Leaving out the images, please reproduce each line below exactly.
-- RECORDS PROVIDED follows --
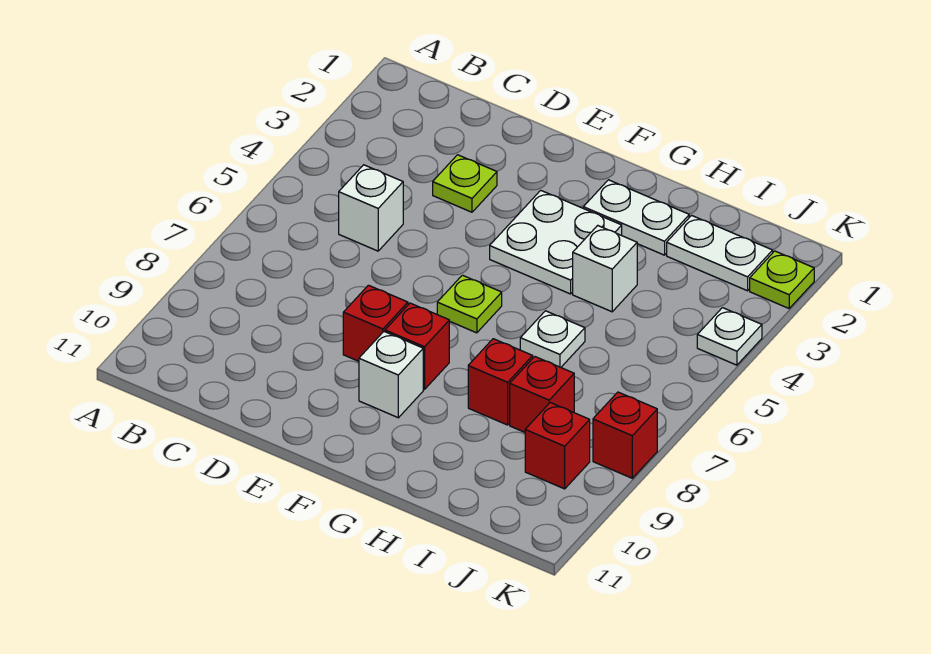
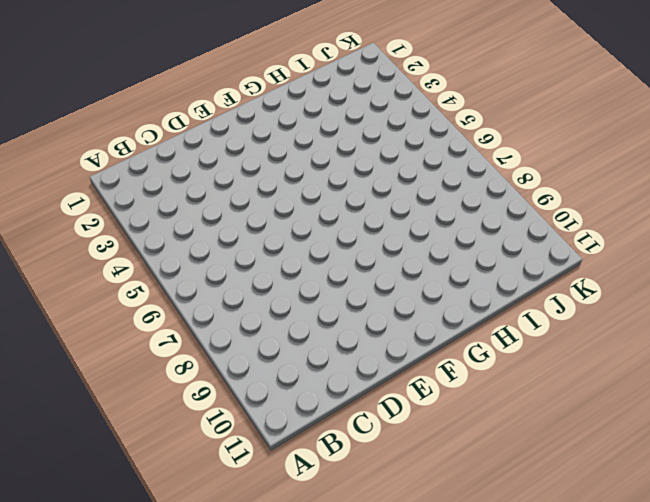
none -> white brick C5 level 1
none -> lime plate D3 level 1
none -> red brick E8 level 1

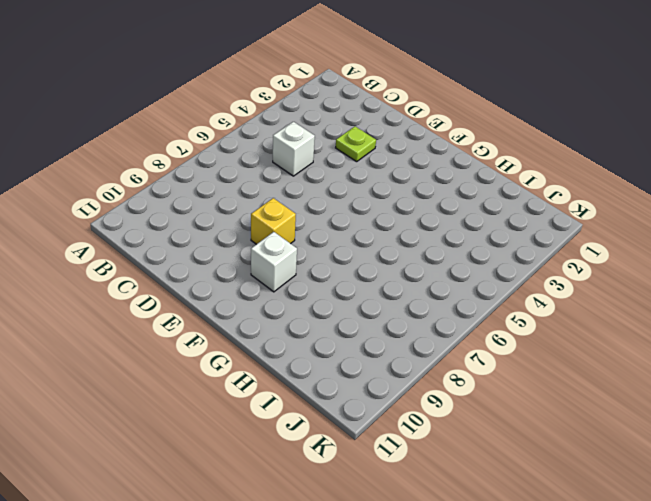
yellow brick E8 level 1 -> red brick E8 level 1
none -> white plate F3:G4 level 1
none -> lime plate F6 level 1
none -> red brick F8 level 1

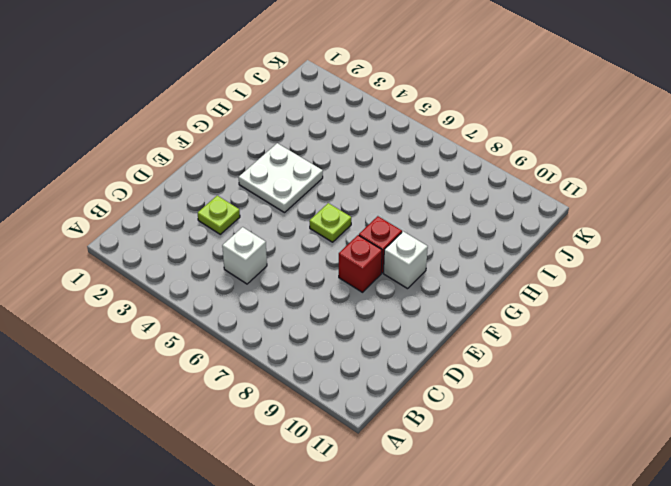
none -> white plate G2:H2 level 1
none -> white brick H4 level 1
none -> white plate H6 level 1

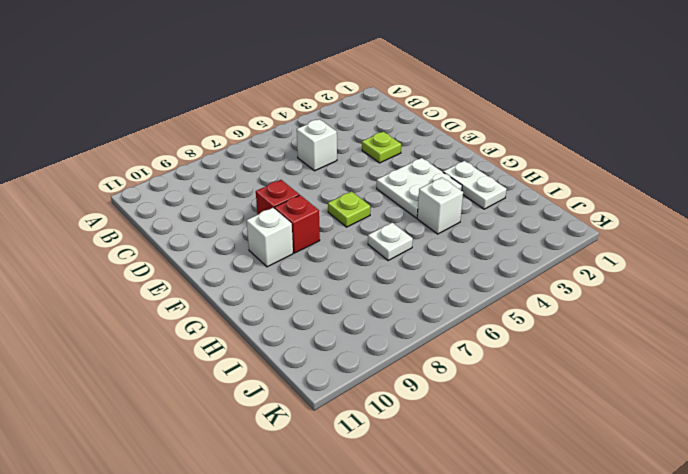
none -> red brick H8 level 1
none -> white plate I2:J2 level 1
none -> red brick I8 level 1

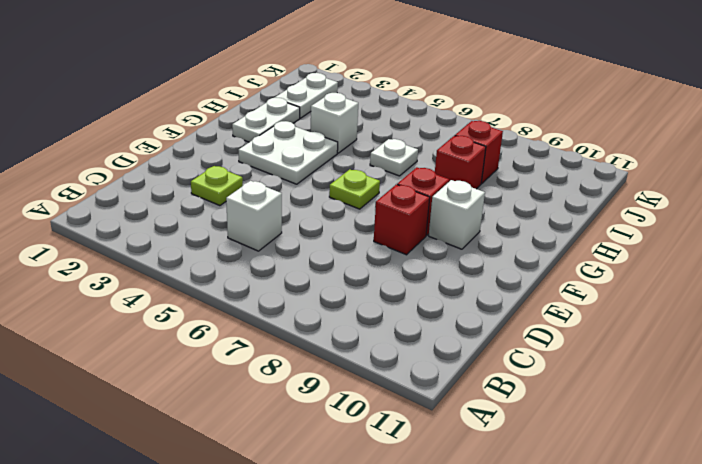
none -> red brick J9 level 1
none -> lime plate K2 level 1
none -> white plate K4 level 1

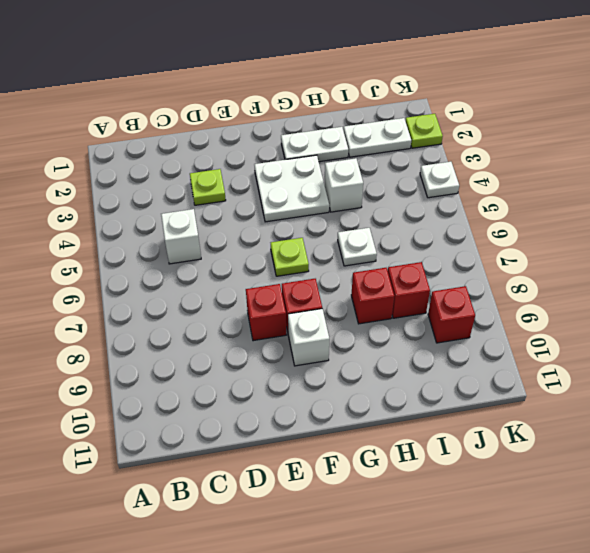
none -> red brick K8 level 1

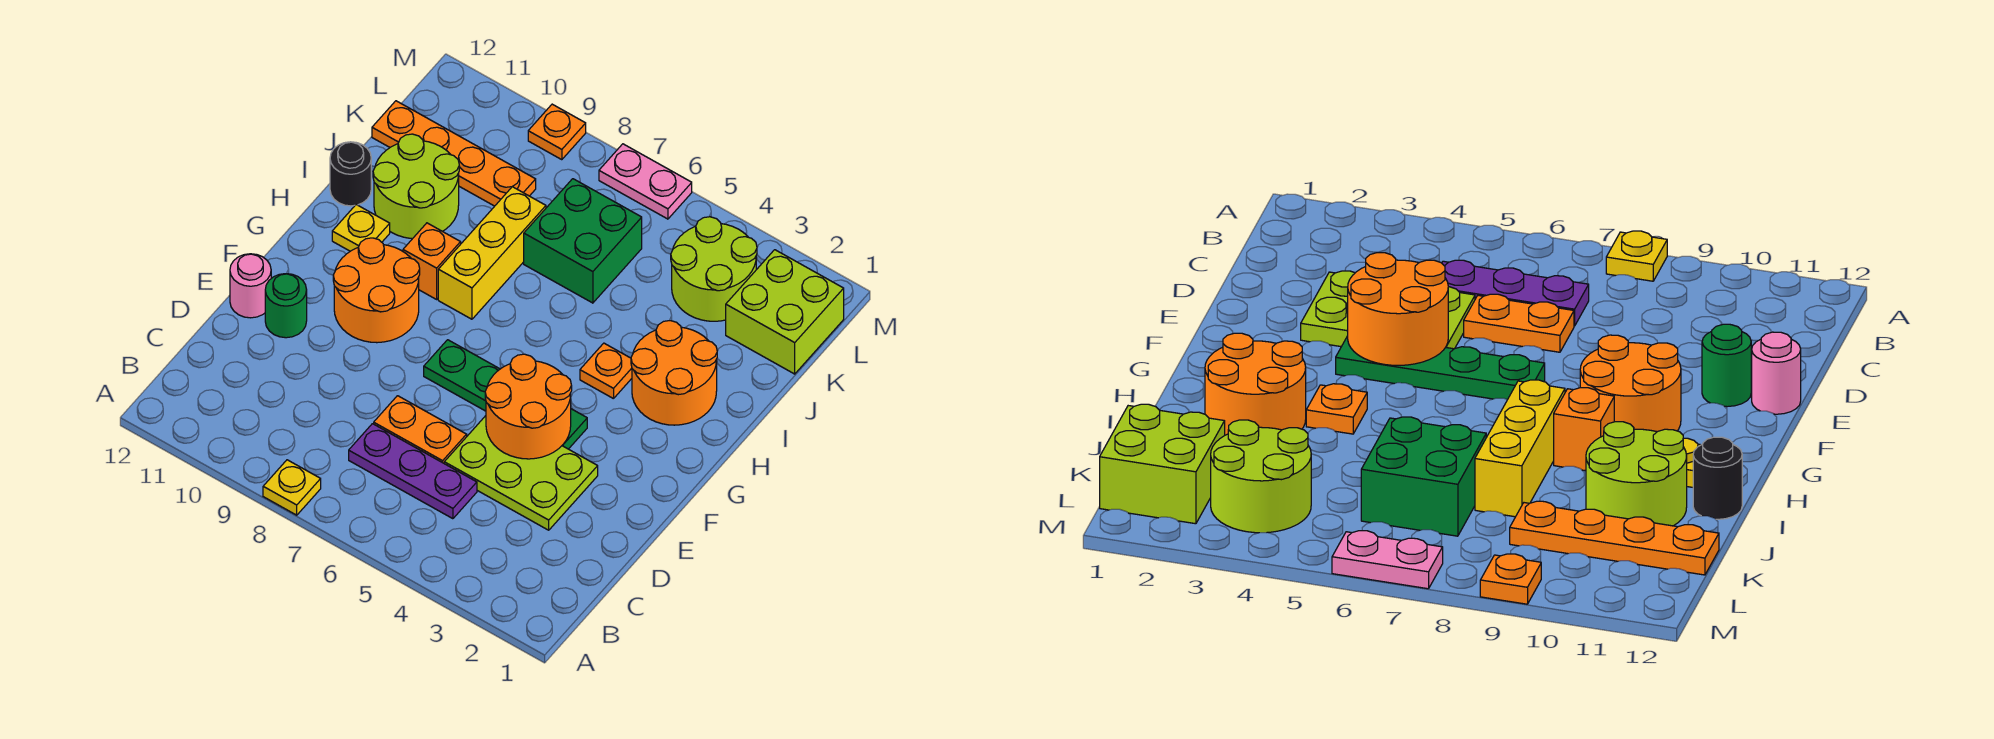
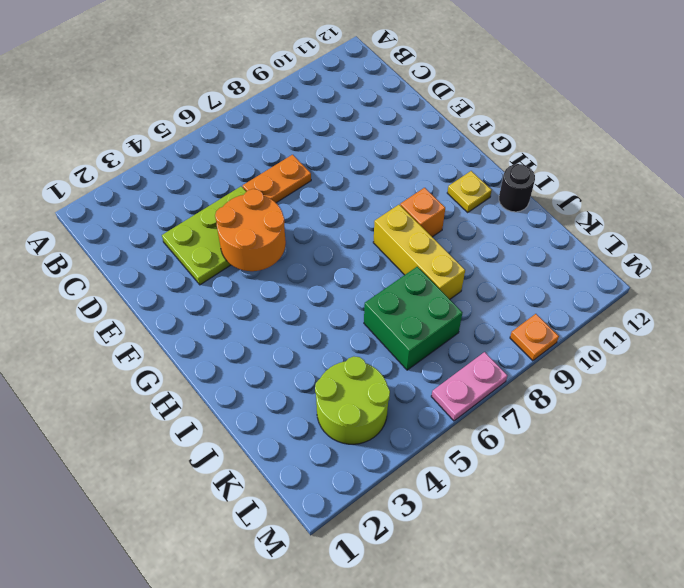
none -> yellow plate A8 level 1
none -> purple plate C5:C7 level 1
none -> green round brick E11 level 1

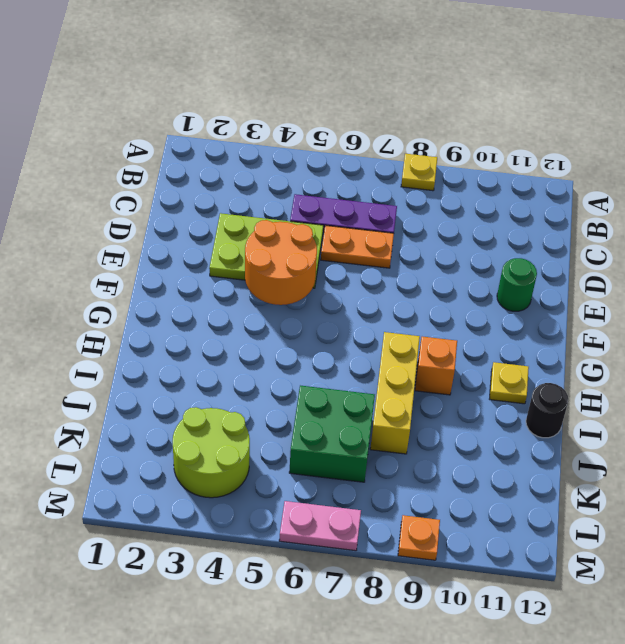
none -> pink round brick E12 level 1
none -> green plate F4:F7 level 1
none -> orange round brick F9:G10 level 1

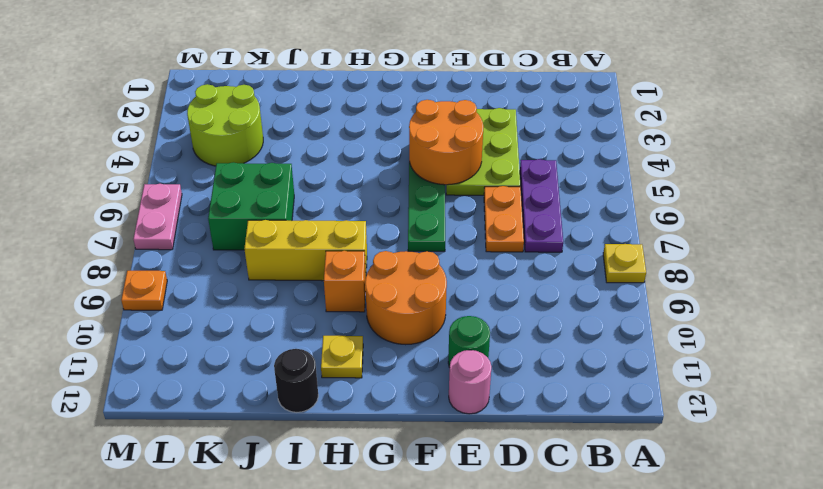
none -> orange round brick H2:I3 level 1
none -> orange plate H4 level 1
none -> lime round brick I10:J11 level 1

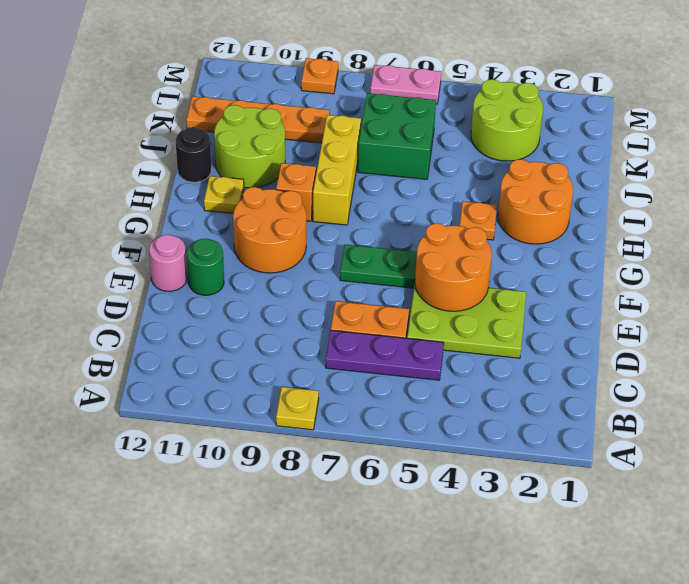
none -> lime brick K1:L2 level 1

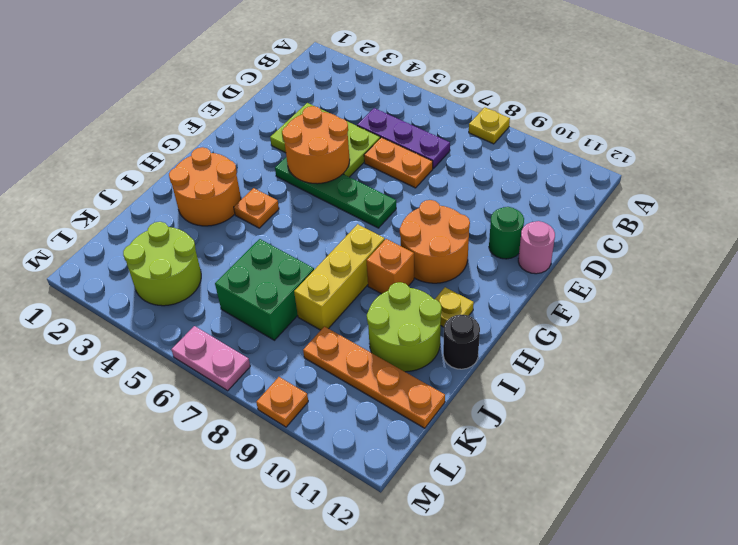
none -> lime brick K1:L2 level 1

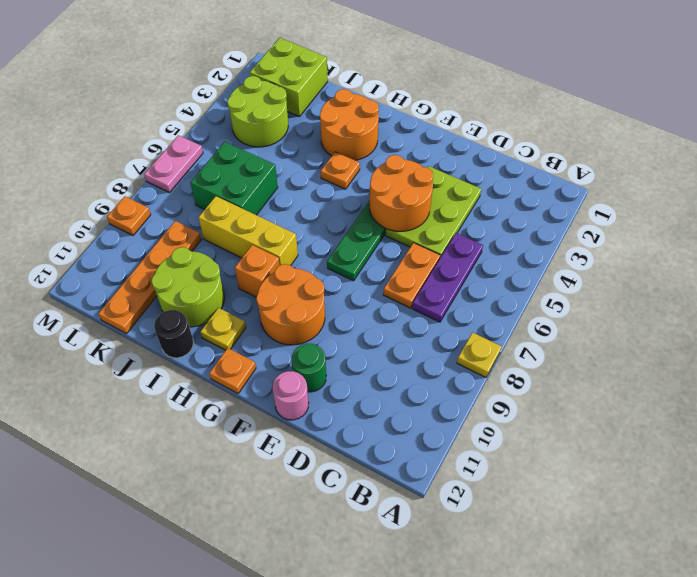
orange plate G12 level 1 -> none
-- RECORDS PROVIDED concluded --
* _EXERCISE RESULT_
none -> white brick C5 level 1
none -> lime plate D3 level 1
none -> red brick E8 level 1

yellow brick E8 level 1 -> red brick E8 level 1
none -> white plate F3:G4 level 1
none -> lime plate F6 level 1
none -> red brick F8 level 1

none -> white plate G2:H2 level 1
none -> white brick H4 level 1
none -> white plate H6 level 1

none -> red brick H8 level 1
none -> white plate I2:J2 level 1
none -> red brick I8 level 1

none -> red brick J9 level 1
none -> lime plate K2 level 1
none -> white plate K4 level 1

none -> red brick K8 level 1

none -> yellow plate A8 level 1
none -> purple plate C5:C7 level 1
none -> green round brick E11 level 1

none -> pink round brick E12 level 1
none -> green plate F4:F7 level 1
none -> orange round brick F9:G10 level 1

none -> orange round brick H2:I3 level 1
none -> orange plate H4 level 1
none -> lime round brick I10:J11 level 1

none -> lime brick K1:L2 level 1

none -> lime brick K1:L2 level 1

orange plate G12 level 1 -> none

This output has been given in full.